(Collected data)
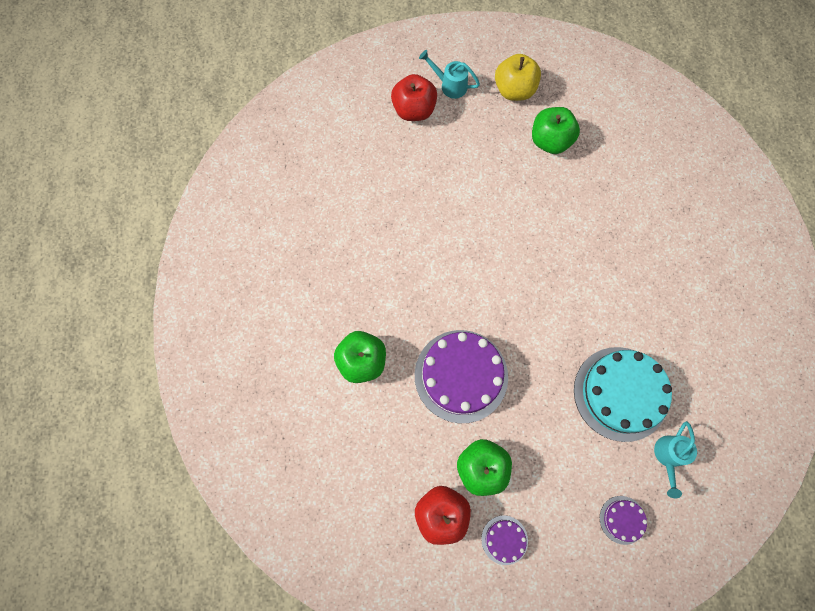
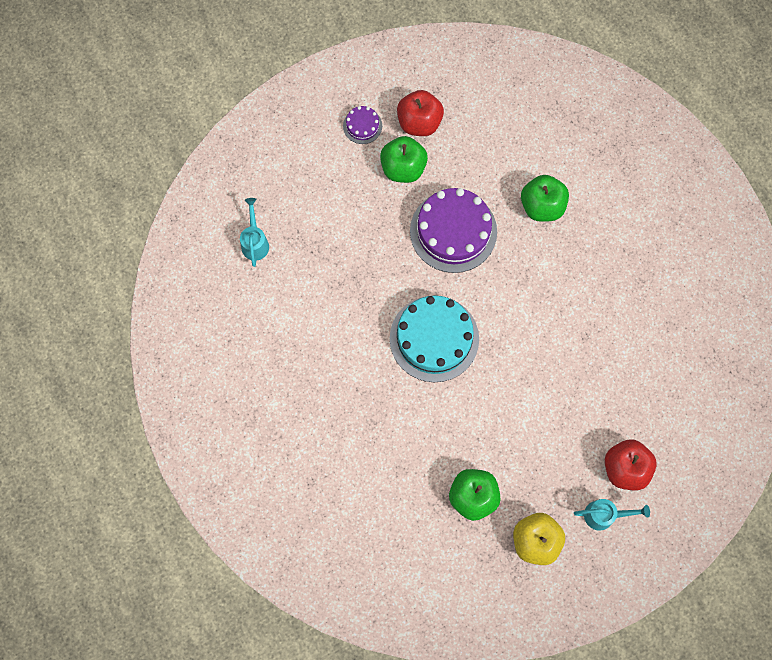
camera: 155 degrees right, 0 degrees up
(620, 393) = (312, 276): turquoise cake -> turquoise cake (434, 338)
(622, 519) = (276, 179): purple cake -> none

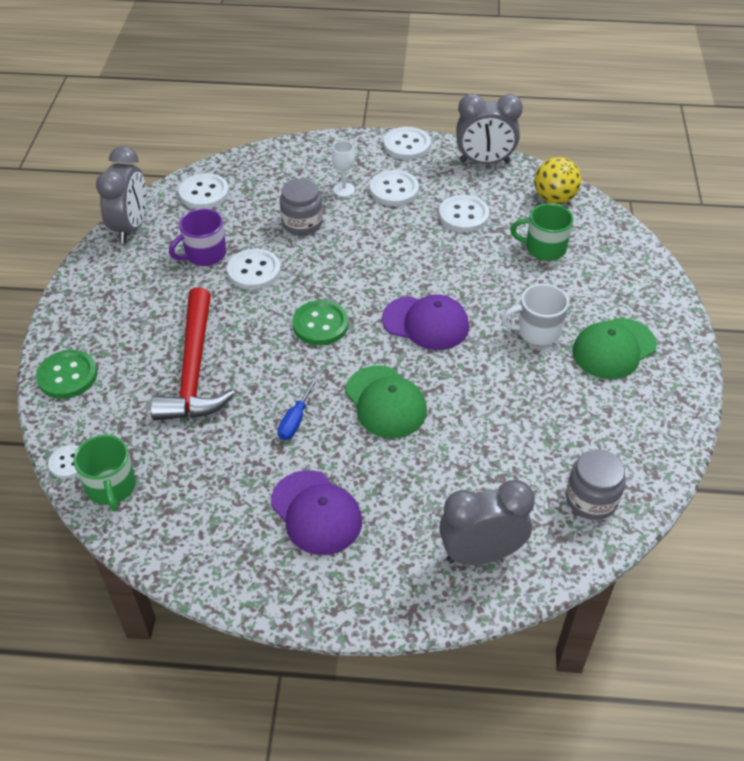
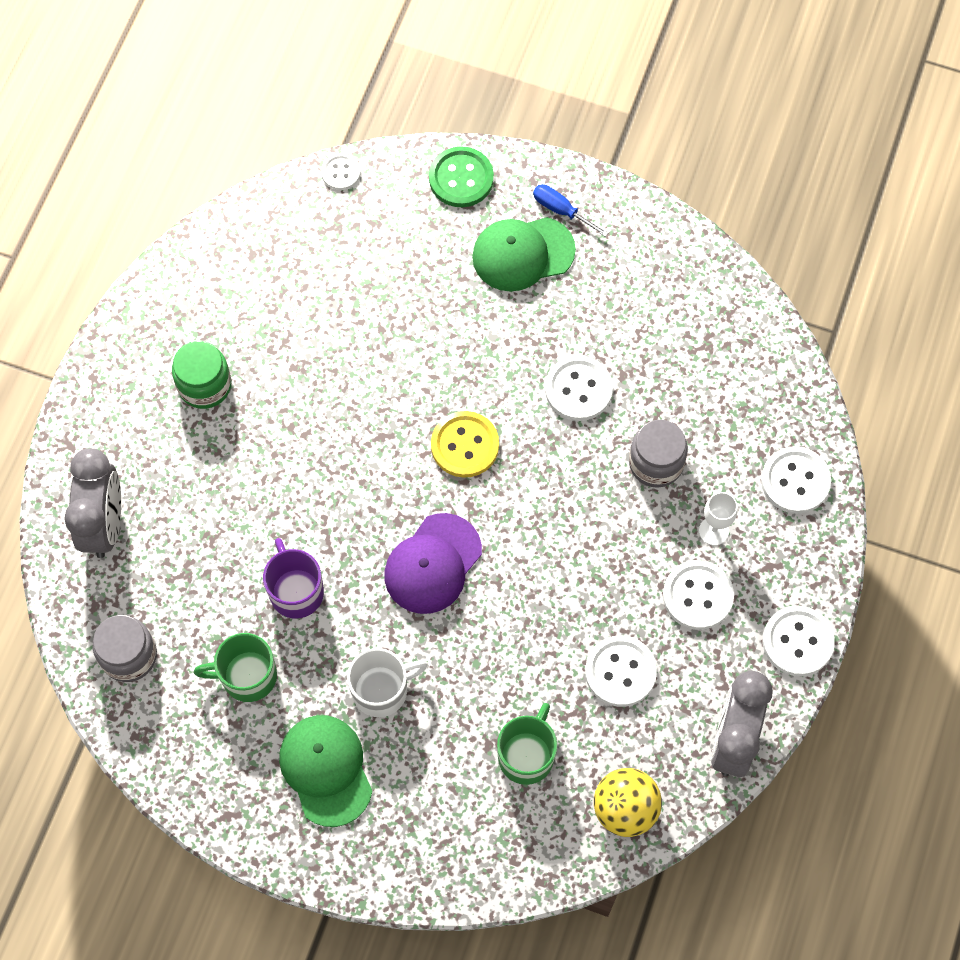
camera: 105 degrees right, 20 degrees up
(111, 487) = (298, 207): green mug -> green mug (247, 676)
(130, 227) = (698, 262): grey clock -> none
(194, 369) = (433, 301): red hammer -> none
(204, 193) = (748, 355): white button -> white button (795, 481)
(204, 254) = (624, 339): purple mug -> purple mug (296, 591)
(295, 420) = (329, 390): blue screwdriver -> blue screwdriver (561, 210)
(316, 512) = (204, 385): purple cap -> green jar
(320, 324) = (465, 445): green button -> yellow button
(385, 402) = (325, 486): green cap -> green cap (523, 254)
(537, 331) = (381, 690): white mug -> white mug turned 60 degrees clockwise

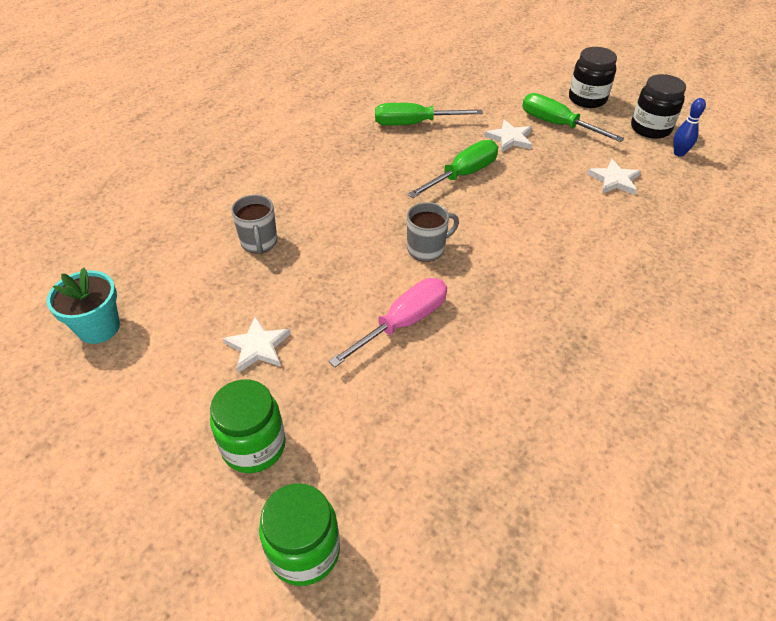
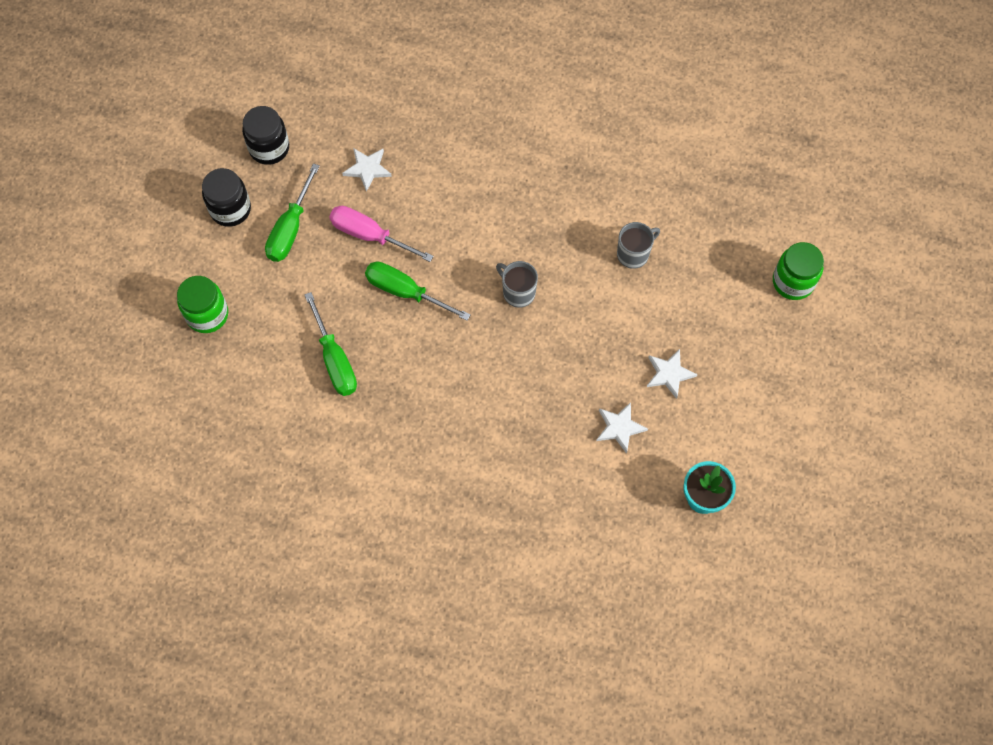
camera: 110 degrees left, 20 degrees up
(254, 446) = (745, 338): green jar -> green jar (207, 314)
(259, 243) = (564, 425): grey mug -> grey mug (633, 254)
(404, 322) = (603, 284): pink screwdriver -> pink screwdriver (369, 235)
(510, 139) = (331, 265): white star -> white star (619, 427)
(679, 153) = (305, 122): blue bowling pin -> none

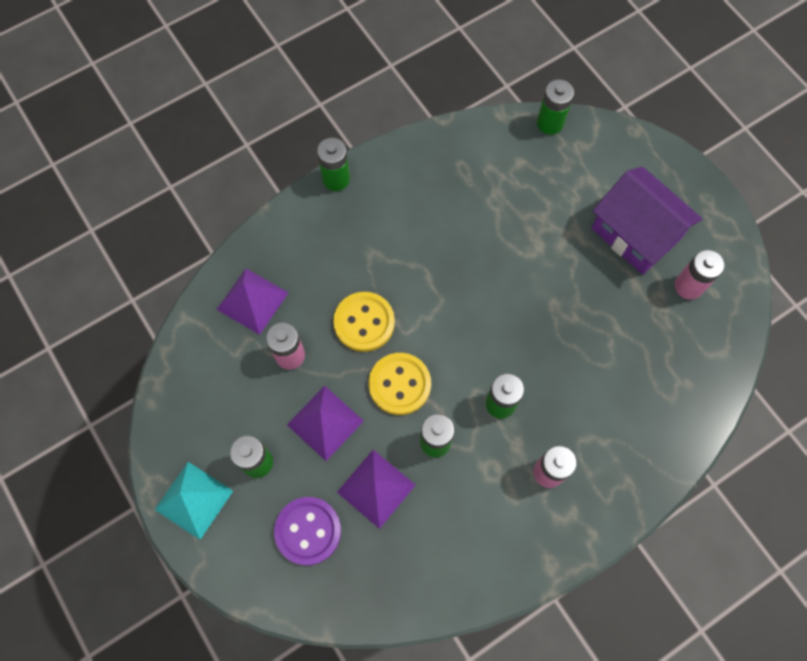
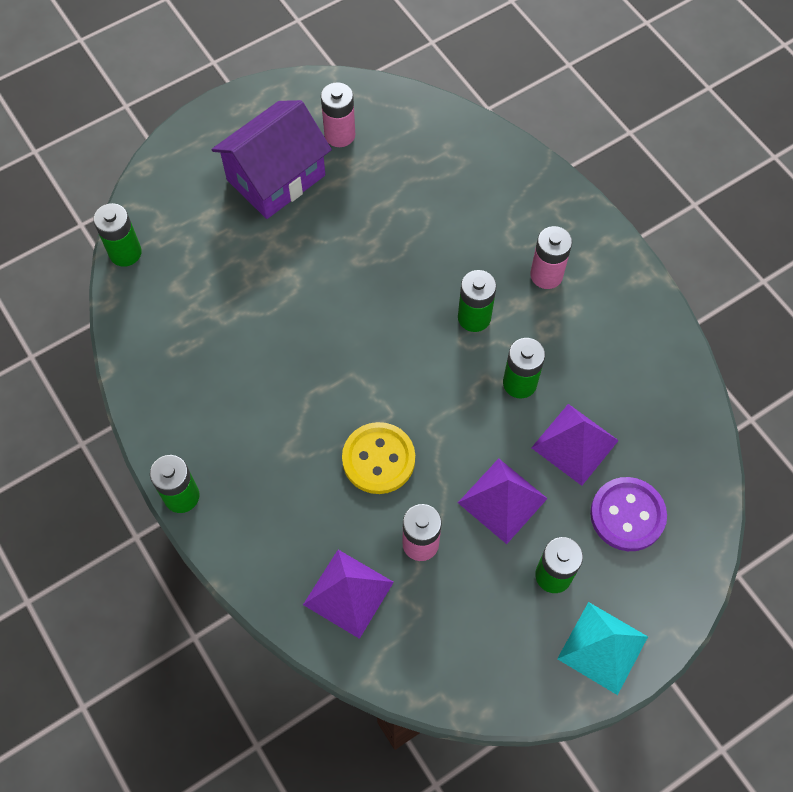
camera: 90 degrees left, 5 degrees down
(399, 384) = (454, 420): yellow button -> none

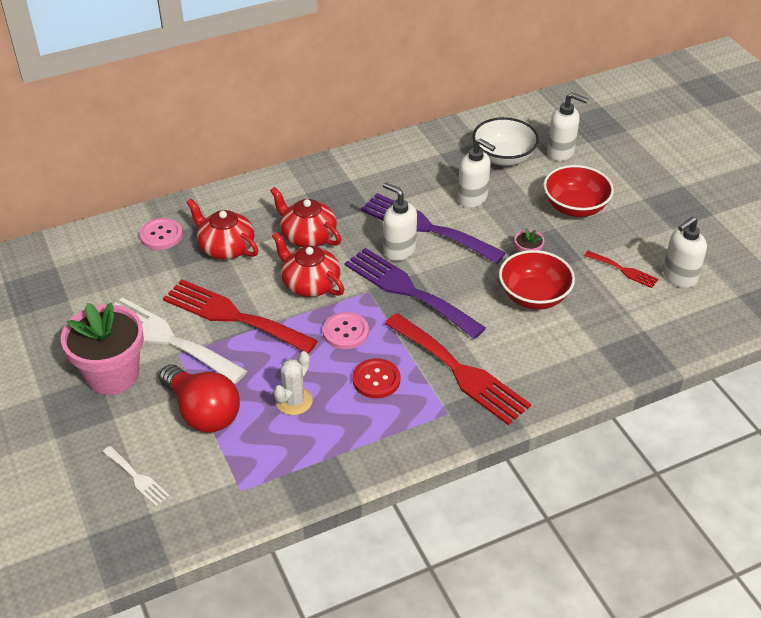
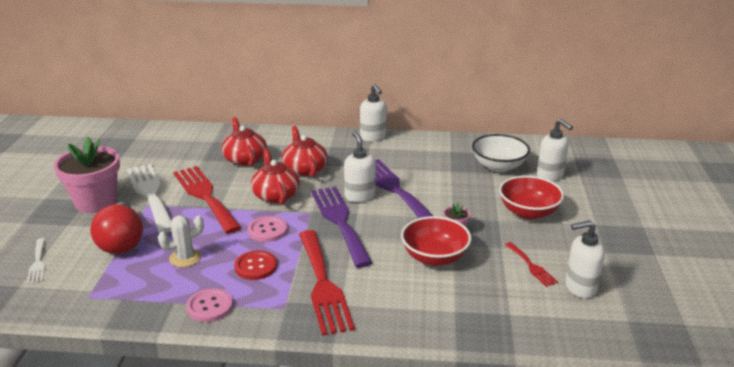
camera: 30 degrees right, 15 degrees down
(161, 235) = (213, 141): pink button -> pink button (209, 306)
(473, 198) = (448, 183): white soap dispenser -> white soap dispenser (373, 137)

_What the task requires_
Show all of the lines above in which "screwdriver" is present.

_Task answer_
(295, 420) = (329, 390): blue screwdriver -> blue screwdriver (561, 210)
(404, 322) = (603, 284): pink screwdriver -> pink screwdriver (369, 235)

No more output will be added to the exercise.